The result should consist solely of the line containing "pink tile G7:H7" and the lines that follow it below, each reproduced exactly, the last line included.

☆ ☆ ☆ ☆ ☆ ☆ ☆

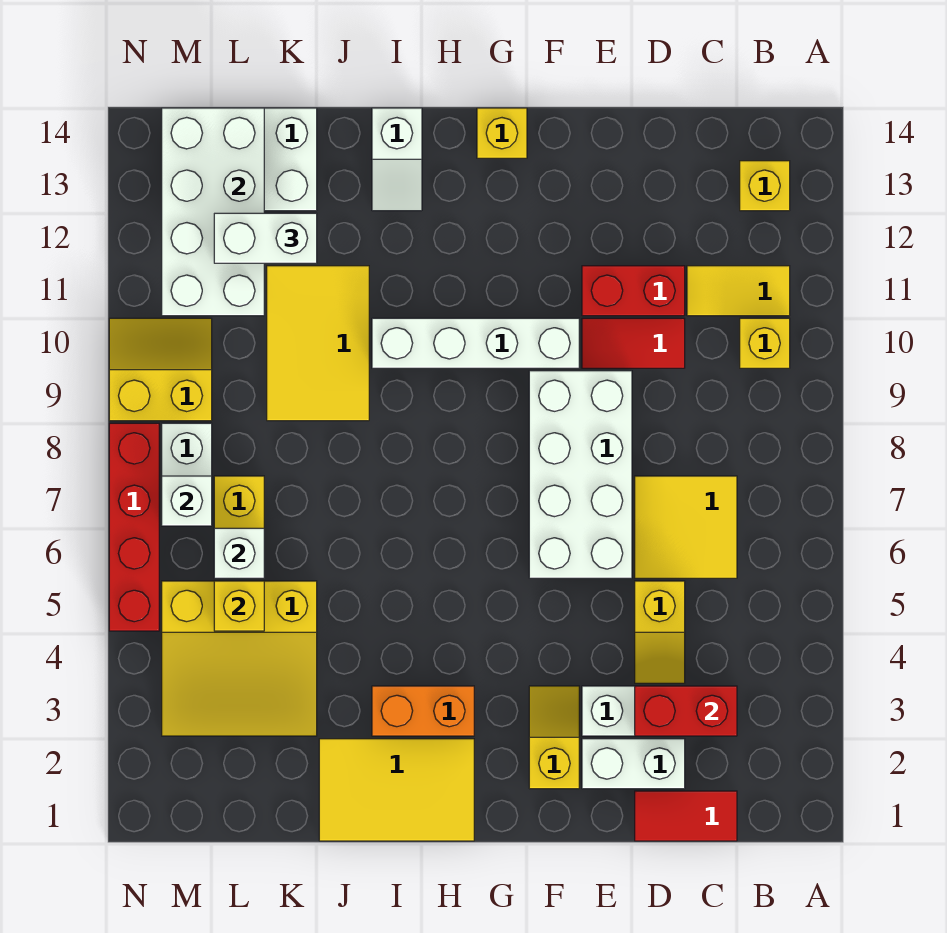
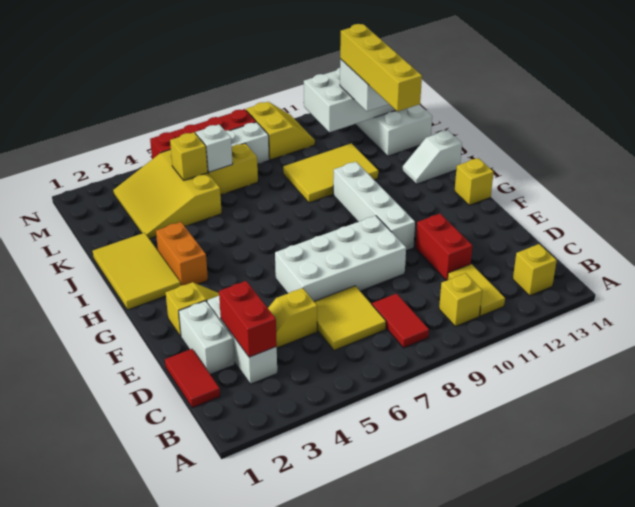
red tile D10:E10 level 1 -> red tile B8:C8 level 1
none -> yellow brick I12:L12 level 4
white brick M7 level 2 -> none

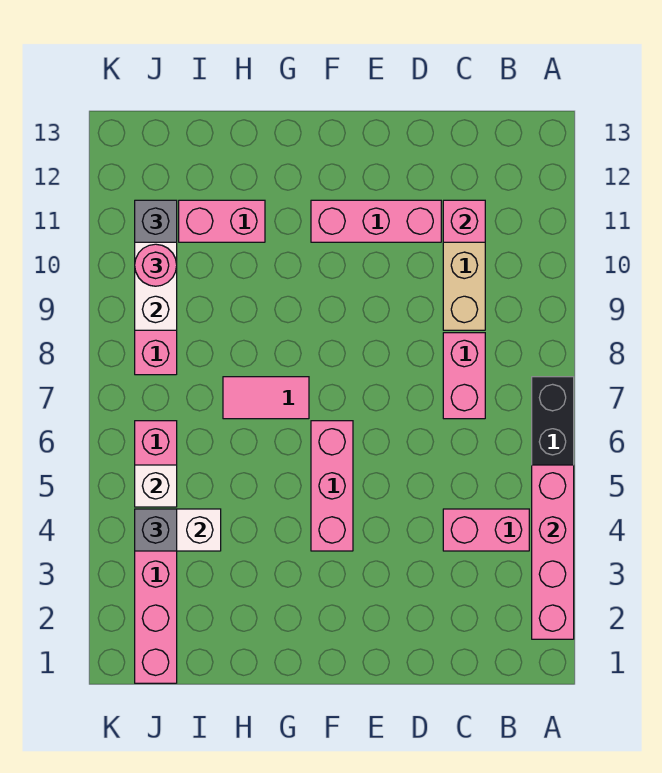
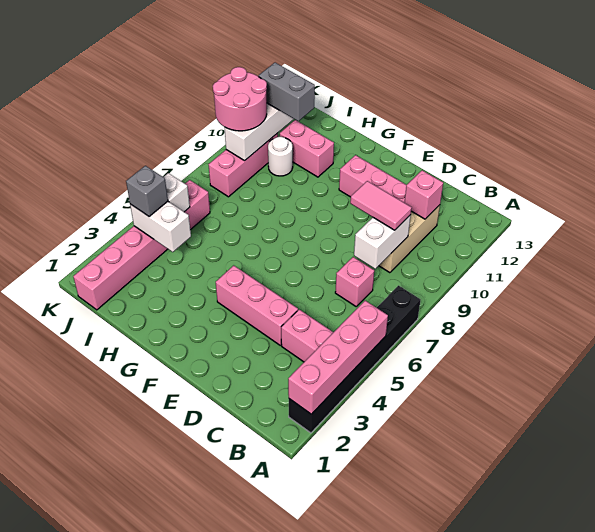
pink brick C7:C8 level 1 -> pink brick C7 level 1
none -> white brick C8:C9 level 2
pink brick F4:F6 level 1 -> pink brick D4:F4 level 1
pink tile G7:H7 level 1 -> pink tile C9:D9 level 3
none -> white round brick I10 level 1
pink round brick J10 level 3 -> pink round brick J9:K10 level 3
grey brick J11 level 3 -> grey brick I11:J11 level 3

☆ ☆ ☆ ☆ ☆ ☆ ☆

[Result for this task]
pink tile G7:H7 level 1 -> pink tile C9:D9 level 3
none -> white round brick I10 level 1
pink round brick J10 level 3 -> pink round brick J9:K10 level 3
grey brick J11 level 3 -> grey brick I11:J11 level 3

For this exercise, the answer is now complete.